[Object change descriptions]
========================

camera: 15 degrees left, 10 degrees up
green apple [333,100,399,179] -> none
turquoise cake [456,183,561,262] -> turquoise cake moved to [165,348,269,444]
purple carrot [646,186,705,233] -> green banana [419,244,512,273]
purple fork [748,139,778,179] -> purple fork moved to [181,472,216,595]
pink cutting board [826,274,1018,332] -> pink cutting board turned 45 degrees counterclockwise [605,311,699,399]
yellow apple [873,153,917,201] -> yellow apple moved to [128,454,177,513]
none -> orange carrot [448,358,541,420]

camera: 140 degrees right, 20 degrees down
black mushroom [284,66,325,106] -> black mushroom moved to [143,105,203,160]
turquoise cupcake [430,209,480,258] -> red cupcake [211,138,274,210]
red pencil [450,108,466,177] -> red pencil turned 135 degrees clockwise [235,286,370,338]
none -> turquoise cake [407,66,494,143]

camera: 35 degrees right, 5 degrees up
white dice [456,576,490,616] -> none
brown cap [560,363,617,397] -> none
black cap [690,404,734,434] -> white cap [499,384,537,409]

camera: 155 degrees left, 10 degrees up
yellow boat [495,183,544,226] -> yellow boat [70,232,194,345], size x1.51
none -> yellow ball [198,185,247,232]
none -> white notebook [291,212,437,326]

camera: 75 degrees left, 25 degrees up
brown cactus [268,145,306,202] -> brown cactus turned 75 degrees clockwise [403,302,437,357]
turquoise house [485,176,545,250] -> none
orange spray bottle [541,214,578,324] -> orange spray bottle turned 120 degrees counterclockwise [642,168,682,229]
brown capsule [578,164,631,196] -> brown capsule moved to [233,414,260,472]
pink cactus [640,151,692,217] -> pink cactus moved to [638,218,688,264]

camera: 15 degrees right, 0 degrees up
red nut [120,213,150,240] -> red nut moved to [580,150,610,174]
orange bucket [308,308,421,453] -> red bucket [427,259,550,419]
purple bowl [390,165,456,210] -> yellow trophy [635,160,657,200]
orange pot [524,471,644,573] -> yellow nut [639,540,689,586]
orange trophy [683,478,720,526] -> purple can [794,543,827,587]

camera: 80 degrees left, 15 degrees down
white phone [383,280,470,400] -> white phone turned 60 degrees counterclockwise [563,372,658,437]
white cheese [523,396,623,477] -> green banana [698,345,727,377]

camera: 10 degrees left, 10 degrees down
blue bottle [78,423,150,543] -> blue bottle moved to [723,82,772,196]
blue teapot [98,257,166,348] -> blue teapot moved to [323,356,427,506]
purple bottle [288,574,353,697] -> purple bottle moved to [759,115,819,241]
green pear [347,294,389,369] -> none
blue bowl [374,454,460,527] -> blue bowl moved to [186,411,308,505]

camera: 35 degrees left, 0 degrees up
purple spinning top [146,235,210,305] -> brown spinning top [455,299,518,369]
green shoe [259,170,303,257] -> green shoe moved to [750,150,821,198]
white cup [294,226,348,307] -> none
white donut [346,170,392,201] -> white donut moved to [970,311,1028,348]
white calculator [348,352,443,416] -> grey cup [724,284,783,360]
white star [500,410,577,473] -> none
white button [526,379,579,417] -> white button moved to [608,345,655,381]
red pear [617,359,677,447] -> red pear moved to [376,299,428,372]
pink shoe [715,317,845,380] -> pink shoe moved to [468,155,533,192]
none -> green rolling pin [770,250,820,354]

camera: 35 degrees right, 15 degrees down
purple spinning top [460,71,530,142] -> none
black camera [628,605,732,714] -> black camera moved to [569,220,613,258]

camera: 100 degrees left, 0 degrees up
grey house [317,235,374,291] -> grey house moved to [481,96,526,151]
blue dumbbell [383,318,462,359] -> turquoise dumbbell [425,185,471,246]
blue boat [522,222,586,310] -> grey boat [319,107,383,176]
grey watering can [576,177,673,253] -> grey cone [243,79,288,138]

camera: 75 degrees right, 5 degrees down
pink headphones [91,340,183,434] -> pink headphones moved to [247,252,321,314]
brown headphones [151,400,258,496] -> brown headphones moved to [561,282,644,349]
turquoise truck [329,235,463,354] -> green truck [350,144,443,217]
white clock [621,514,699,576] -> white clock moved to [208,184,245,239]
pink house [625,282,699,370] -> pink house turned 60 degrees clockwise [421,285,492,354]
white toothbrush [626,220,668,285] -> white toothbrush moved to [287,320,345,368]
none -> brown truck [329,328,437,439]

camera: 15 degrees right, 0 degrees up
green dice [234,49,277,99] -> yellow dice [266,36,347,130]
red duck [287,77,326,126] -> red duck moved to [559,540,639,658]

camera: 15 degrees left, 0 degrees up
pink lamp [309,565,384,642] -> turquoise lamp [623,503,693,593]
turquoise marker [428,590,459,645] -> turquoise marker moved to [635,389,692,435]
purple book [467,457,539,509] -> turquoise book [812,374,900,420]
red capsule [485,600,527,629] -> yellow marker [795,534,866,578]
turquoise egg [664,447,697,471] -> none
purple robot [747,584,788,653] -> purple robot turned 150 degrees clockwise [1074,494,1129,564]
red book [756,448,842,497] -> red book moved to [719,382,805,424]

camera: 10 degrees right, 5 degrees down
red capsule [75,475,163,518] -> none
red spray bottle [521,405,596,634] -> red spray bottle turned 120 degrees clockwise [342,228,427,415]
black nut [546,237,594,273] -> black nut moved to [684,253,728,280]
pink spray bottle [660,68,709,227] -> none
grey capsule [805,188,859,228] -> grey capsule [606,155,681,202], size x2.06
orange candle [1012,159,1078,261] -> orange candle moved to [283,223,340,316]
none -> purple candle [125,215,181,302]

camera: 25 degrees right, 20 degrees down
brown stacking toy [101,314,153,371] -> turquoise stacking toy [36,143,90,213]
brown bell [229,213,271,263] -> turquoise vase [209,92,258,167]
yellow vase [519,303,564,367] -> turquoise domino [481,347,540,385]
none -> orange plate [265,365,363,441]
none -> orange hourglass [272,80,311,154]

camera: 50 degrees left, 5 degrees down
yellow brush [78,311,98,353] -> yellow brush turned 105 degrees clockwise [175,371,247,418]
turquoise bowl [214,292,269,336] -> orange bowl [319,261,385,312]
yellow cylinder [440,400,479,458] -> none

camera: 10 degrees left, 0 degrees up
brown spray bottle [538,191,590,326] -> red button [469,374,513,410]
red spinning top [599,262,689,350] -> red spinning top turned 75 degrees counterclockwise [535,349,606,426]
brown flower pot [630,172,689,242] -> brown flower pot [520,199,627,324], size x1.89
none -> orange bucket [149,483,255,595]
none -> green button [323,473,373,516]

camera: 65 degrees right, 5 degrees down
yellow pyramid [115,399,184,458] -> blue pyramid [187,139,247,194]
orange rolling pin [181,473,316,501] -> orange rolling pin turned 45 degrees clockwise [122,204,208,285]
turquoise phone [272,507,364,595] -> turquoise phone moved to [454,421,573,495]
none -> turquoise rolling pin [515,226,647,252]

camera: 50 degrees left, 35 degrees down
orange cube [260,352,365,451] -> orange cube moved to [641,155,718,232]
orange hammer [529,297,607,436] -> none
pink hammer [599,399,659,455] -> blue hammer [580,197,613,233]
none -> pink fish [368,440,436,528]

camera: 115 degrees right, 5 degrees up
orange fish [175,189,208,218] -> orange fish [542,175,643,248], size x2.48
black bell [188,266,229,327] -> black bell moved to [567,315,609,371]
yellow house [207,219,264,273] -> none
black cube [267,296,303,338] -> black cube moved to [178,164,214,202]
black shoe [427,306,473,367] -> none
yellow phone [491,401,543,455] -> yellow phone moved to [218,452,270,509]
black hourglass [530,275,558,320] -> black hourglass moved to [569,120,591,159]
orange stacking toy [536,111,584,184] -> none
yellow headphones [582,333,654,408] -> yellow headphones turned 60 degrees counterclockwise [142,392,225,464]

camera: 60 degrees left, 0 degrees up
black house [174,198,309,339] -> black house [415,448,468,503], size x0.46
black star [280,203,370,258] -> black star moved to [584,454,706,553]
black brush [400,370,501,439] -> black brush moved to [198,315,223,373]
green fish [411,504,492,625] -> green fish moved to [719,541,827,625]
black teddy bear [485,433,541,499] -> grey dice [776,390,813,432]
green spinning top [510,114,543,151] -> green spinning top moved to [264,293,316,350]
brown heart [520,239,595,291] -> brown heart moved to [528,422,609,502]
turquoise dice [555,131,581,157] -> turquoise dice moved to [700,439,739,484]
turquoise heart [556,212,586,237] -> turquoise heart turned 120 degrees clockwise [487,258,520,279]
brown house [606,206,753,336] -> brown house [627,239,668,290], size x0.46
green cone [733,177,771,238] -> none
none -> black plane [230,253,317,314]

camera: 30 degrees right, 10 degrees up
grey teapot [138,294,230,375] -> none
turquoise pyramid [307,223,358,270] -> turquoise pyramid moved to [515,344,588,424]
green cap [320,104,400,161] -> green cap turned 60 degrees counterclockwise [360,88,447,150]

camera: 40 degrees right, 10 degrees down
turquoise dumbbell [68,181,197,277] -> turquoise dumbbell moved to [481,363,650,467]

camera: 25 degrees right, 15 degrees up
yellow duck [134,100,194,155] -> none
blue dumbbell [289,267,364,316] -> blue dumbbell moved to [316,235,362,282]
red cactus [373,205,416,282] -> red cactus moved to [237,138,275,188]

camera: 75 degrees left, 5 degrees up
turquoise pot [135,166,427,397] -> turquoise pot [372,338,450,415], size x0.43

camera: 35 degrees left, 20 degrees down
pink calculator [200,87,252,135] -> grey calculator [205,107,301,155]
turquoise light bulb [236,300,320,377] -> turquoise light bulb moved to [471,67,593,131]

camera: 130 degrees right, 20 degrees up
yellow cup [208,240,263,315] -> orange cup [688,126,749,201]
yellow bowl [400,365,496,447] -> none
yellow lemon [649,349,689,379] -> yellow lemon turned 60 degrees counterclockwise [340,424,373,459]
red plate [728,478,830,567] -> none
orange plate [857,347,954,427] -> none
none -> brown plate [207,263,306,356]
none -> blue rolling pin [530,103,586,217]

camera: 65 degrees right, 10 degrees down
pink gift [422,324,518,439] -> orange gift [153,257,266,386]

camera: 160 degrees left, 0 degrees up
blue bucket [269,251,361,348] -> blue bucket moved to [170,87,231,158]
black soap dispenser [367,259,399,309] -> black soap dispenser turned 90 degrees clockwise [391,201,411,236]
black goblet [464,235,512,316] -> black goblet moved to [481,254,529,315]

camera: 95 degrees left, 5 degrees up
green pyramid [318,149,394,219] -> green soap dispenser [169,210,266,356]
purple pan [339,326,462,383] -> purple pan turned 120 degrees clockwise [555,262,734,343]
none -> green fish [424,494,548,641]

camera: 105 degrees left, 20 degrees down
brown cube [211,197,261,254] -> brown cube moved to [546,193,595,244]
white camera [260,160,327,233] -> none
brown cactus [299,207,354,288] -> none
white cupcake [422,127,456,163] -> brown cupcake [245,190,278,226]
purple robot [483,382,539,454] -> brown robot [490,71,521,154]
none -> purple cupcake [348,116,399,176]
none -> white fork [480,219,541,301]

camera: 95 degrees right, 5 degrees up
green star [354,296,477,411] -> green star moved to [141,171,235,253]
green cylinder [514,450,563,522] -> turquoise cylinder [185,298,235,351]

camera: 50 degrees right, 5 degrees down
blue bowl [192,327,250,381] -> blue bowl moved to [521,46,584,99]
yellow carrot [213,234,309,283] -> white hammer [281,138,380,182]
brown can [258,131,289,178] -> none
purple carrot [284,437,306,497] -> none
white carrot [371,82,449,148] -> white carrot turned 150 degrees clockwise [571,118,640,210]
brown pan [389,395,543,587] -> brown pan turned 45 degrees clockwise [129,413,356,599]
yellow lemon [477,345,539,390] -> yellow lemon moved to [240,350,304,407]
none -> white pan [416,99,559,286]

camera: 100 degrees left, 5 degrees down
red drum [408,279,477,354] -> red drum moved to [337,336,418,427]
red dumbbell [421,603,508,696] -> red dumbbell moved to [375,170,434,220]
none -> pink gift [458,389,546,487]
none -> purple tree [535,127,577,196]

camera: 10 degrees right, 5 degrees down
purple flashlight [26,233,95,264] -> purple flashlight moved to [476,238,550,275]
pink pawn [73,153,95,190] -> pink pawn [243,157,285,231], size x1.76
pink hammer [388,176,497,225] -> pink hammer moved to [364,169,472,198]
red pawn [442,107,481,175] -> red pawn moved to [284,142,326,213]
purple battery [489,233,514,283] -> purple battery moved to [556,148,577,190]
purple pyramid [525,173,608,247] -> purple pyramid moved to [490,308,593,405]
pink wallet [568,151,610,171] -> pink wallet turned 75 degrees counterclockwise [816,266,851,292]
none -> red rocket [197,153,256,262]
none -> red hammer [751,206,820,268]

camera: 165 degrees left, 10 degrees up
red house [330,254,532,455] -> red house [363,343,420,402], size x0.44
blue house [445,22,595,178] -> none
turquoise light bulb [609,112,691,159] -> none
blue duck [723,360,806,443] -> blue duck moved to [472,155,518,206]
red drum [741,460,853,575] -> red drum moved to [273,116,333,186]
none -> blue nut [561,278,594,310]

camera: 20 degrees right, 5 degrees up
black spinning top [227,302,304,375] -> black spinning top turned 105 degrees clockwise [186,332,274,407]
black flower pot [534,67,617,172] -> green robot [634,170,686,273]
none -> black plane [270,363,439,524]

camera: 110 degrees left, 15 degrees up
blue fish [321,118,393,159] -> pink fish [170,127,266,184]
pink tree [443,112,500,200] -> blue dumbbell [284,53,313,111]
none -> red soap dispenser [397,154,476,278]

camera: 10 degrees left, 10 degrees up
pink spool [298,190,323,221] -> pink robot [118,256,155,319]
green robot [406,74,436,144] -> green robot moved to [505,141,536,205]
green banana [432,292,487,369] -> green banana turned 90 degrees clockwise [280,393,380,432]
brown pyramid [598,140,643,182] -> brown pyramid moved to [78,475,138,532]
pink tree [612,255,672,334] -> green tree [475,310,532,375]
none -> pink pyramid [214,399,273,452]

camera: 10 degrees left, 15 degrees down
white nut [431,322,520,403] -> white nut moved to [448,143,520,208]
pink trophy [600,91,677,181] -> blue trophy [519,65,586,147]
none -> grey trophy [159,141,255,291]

========================

From the entries above, print the lines beginning at the one with "white cupcake [422,127,456,163]" and stopping after the one with "green star [354,296,477,411]", exactly as written and with nothing else.

white cupcake [422,127,456,163] -> brown cupcake [245,190,278,226]
purple robot [483,382,539,454] -> brown robot [490,71,521,154]
none -> purple cupcake [348,116,399,176]
none -> white fork [480,219,541,301]

camera: 95 degrees right, 5 degrees up
green star [354,296,477,411] -> green star moved to [141,171,235,253]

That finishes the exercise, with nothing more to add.